▶ _DIRECTIONS_:
Go through the data underneath and copy every line exactly.

╭──

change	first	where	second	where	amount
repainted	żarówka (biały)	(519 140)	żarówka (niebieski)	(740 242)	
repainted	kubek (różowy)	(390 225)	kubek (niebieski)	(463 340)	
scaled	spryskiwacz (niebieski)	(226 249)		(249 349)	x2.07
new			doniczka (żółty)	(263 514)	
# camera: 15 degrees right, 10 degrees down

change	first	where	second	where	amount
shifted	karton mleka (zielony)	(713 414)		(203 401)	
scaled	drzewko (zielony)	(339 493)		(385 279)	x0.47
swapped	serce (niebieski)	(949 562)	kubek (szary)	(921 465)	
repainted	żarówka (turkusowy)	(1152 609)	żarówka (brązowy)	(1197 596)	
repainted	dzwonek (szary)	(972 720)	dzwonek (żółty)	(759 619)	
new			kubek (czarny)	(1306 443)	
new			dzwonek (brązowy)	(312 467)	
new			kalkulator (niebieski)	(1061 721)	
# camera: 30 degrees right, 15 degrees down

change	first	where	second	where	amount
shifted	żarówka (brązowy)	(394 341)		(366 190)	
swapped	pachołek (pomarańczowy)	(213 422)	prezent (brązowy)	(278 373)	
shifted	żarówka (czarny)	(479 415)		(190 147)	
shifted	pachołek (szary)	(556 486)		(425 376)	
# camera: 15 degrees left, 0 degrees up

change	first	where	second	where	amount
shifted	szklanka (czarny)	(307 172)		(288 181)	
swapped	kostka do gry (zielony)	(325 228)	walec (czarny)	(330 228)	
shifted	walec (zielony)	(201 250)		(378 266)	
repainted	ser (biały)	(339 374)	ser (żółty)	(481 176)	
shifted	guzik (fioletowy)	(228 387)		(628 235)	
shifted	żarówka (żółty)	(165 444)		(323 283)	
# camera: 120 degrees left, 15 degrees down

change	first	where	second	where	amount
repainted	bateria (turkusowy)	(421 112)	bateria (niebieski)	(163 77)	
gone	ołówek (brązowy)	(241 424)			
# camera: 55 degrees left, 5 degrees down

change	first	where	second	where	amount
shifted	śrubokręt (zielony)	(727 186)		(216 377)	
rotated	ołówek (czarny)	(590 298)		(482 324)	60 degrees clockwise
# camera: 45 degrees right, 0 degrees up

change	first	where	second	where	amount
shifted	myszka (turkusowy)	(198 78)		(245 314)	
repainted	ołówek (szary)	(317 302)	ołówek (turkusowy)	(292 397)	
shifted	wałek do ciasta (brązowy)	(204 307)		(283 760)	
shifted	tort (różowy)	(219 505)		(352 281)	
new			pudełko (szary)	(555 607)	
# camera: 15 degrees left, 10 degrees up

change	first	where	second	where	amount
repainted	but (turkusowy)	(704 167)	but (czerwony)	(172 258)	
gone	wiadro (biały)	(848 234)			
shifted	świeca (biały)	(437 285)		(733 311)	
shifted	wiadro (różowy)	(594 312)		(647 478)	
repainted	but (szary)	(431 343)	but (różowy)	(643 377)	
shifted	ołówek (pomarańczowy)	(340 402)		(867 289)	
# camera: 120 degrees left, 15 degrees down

╰──

▶ _SOLUTION TO THIS PROBLEM_:
change	first	where	second	where	amount
repainted	żarówka (biały)	(519 140)	żarówka (niebieski)	(740 242)	
repainted	kubek (różowy)	(390 225)	kubek (niebieski)	(463 340)	
scaled	spryskiwacz (niebieski)	(226 249)		(249 349)	x2.07
new			doniczka (żółty)	(263 514)	
# camera: 15 degrees right, 10 degrees down

change	first	where	second	where	amount
shifted	karton mleka (zielony)	(713 414)		(203 401)	
scaled	drzewko (zielony)	(339 493)		(385 279)	x0.47
swapped	serce (niebieski)	(949 562)	kubek (szary)	(921 465)	
repainted	żarówka (turkusowy)	(1152 609)	żarówka (brązowy)	(1197 596)	
repainted	dzwonek (szary)	(972 720)	dzwonek (żółty)	(759 619)	
new			kubek (czarny)	(1306 443)	
new			dzwonek (brązowy)	(312 467)	
new			kalkulator (niebieski)	(1061 721)	
# camera: 30 degrees right, 15 degrees down

change	first	where	second	where	amount
shifted	żarówka (brązowy)	(394 341)		(366 190)	
swapped	pachołek (pomarańczowy)	(213 422)	prezent (brązowy)	(278 373)	
shifted	żarówka (czarny)	(479 415)		(190 147)	
shifted	pachołek (szary)	(556 486)		(425 376)	
# camera: 15 degrees left, 0 degrees up

change	first	where	second	where	amount
shifted	szklanka (czarny)	(307 172)		(288 181)	
swapped	kostka do gry (zielony)	(325 228)	walec (czarny)	(330 228)	
shifted	walec (zielony)	(201 250)		(378 266)	
repainted	ser (biały)	(339 374)	ser (żółty)	(481 176)	
shifted	guzik (fioletowy)	(228 387)		(628 235)	
shifted	żarówka (żółty)	(165 444)		(323 283)	
# camera: 120 degrees left, 15 degrees down

change	first	where	second	where	amount
repainted	bateria (turkusowy)	(421 112)	bateria (niebieski)	(163 77)	
gone	ołówek (brązowy)	(241 424)			
# camera: 55 degrees left, 5 degrees down

change	first	where	second	where	amount
shifted	śrubokręt (zielony)	(727 186)		(216 377)	
rotated	ołówek (czarny)	(590 298)		(482 324)	60 degrees clockwise
# camera: 45 degrees right, 0 degrees up

change	first	where	second	where	amount
shifted	myszka (turkusowy)	(198 78)		(245 314)	
repainted	ołówek (szary)	(317 302)	ołówek (turkusowy)	(292 397)	
shifted	wałek do ciasta (brązowy)	(204 307)		(283 760)	
shifted	tort (różowy)	(219 505)		(352 281)	
new			pudełko (szary)	(555 607)	
# camera: 15 degrees left, 10 degrees up

change	first	where	second	where	amount
repainted	but (turkusowy)	(704 167)	but (czerwony)	(172 258)	
gone	wiadro (biały)	(848 234)			
shifted	świeca (biały)	(437 285)		(733 311)	
shifted	wiadro (różowy)	(594 312)		(647 478)	
repainted	but (szary)	(431 343)	but (różowy)	(643 377)	
shifted	ołówek (pomarańczowy)	(340 402)		(867 289)	
# camera: 120 degrees left, 15 degrees down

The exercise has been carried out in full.